*Material provided*
=== Begin Enclosure ===

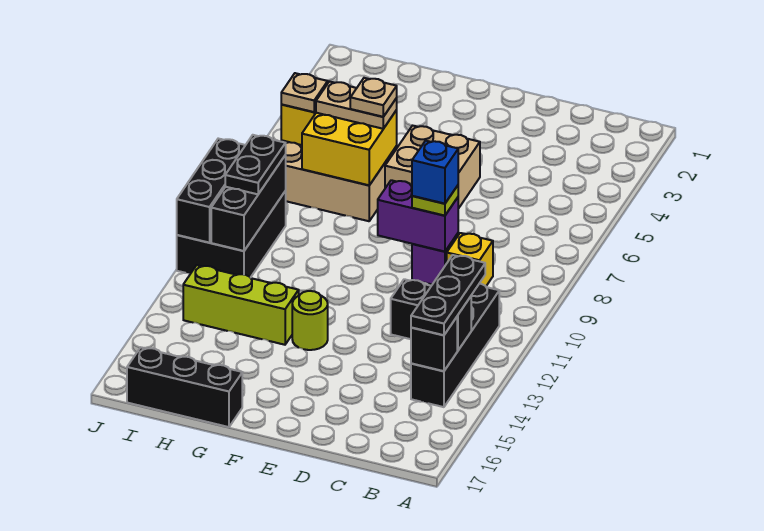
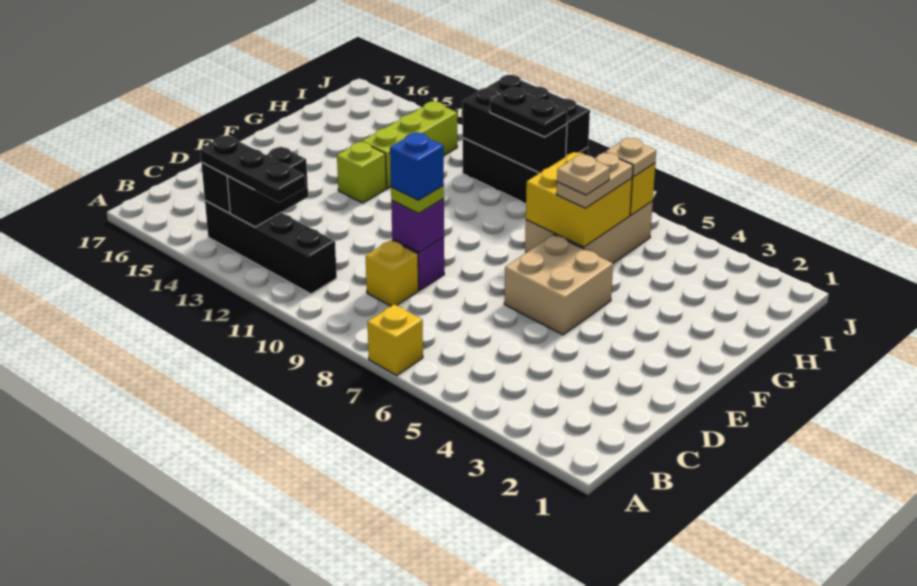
none -> yellow brick A7 level 1
purple brick D9:E9 level 2 -> purple brick D9 level 2
lime round brick F13 level 1 -> lime brick F13 level 1
black brick G17:I17 level 1 -> none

=== End Enclosure ===

*Problem details*
Reproduce exactly the line containing "lime round brick" and all lines after it through the end of the listing above; leave out every earlier line.

*Task output*
lime round brick F13 level 1 -> lime brick F13 level 1
black brick G17:I17 level 1 -> none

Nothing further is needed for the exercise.